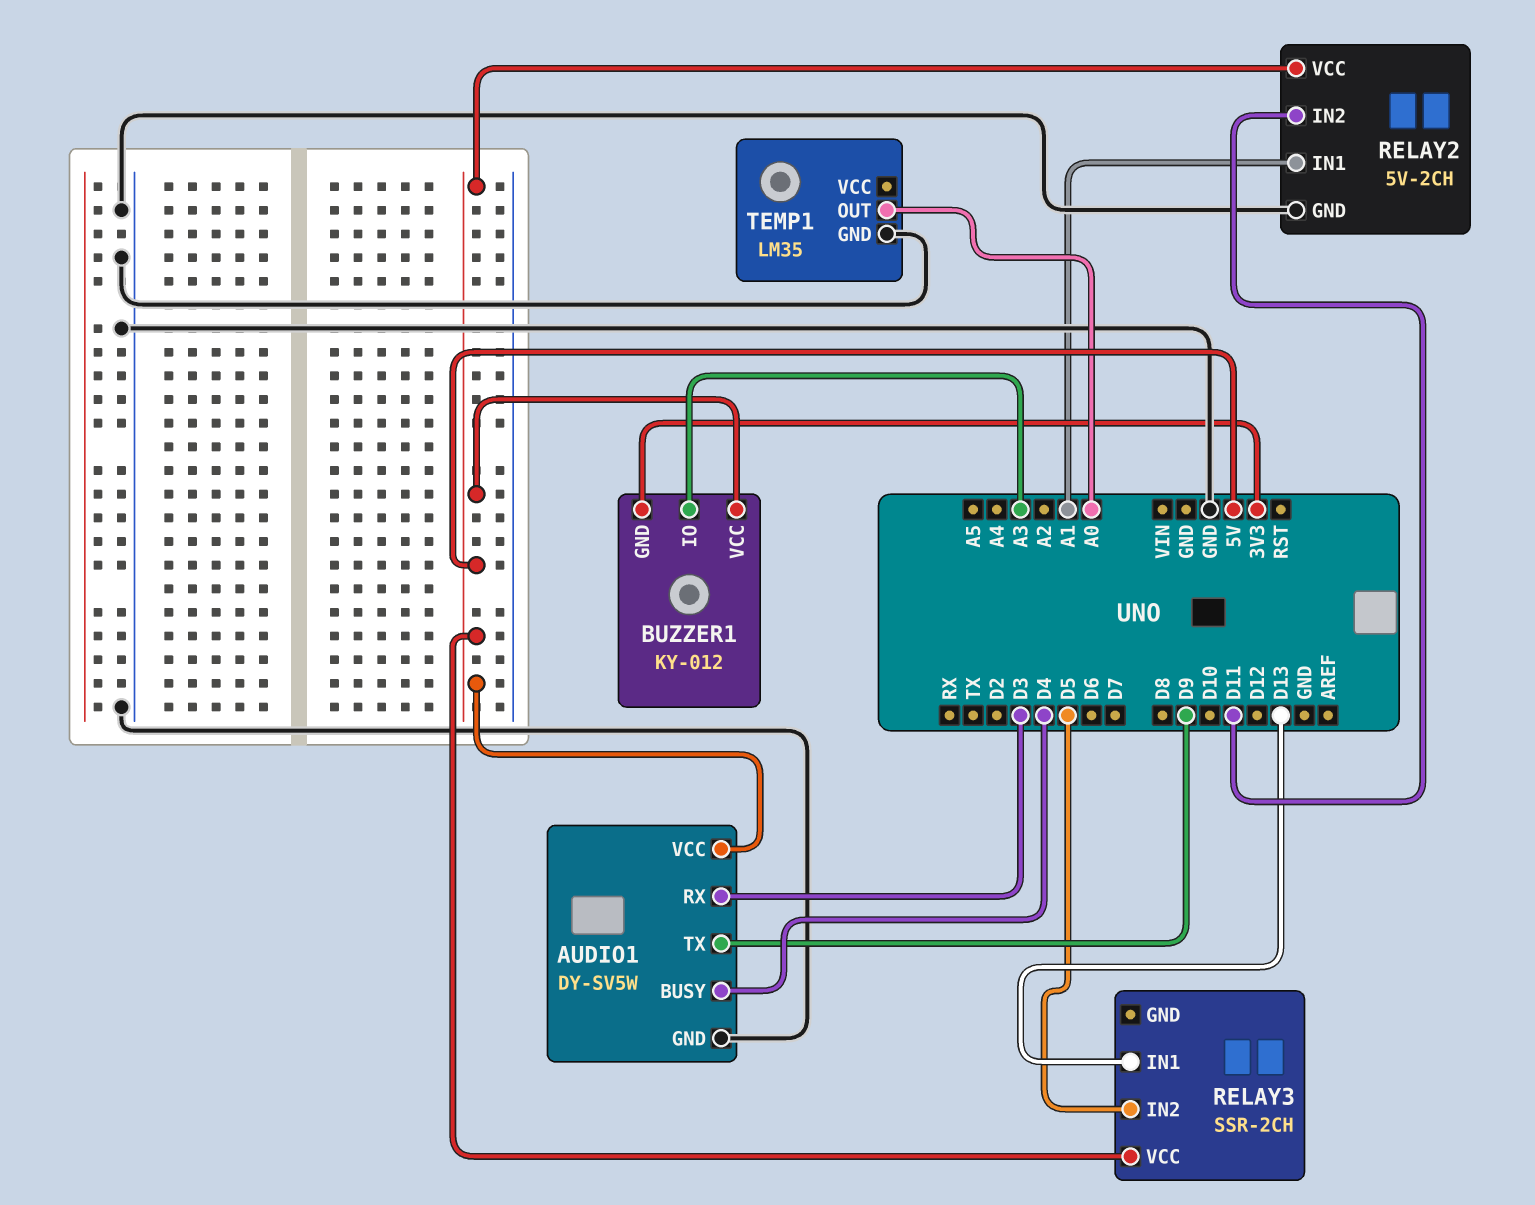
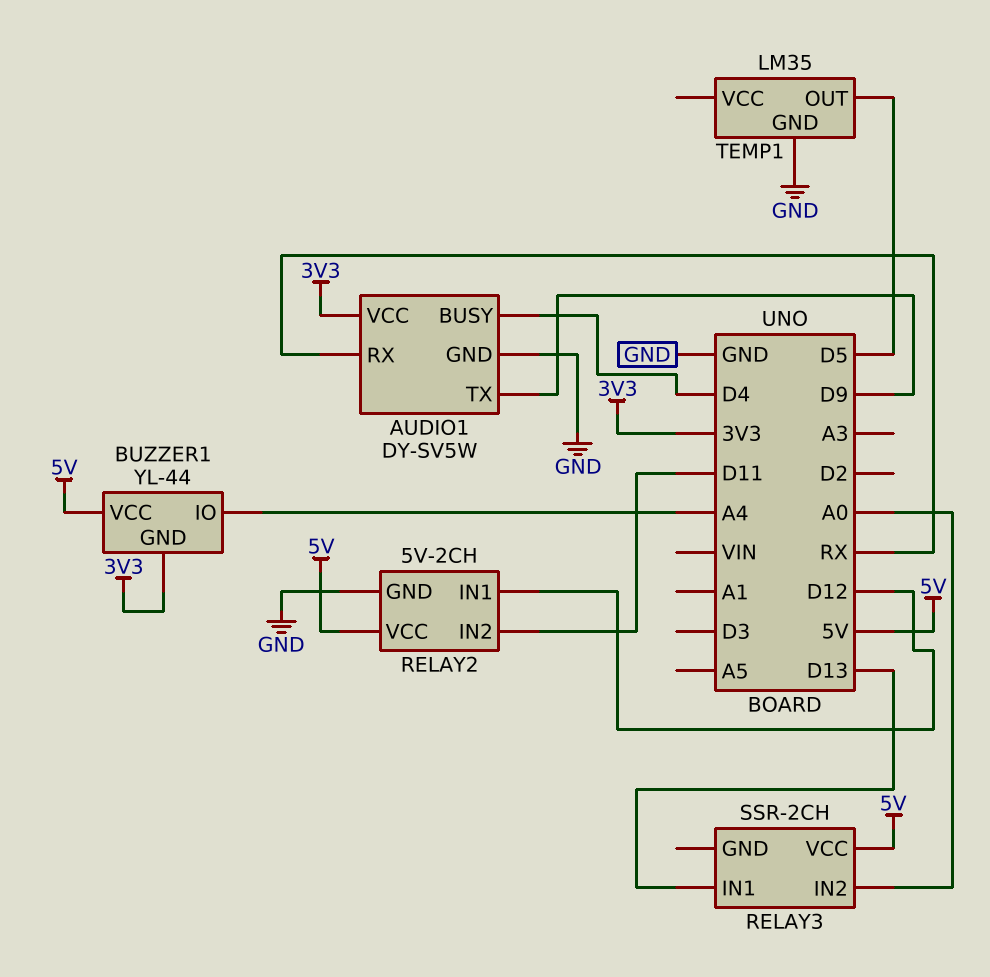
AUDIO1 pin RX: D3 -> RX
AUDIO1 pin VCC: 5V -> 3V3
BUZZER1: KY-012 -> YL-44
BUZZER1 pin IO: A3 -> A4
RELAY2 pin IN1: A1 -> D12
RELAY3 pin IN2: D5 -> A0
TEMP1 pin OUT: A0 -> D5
----------------
#### [What is being asked]
Please transcribe the listing exactly as it stands, but omit its pictures.

#### [Result of this task]
AUDIO1 pin RX: D3 -> RX
AUDIO1 pin VCC: 5V -> 3V3
BUZZER1: KY-012 -> YL-44
BUZZER1 pin IO: A3 -> A4
RELAY2 pin IN1: A1 -> D12
RELAY3 pin IN2: D5 -> A0
TEMP1 pin OUT: A0 -> D5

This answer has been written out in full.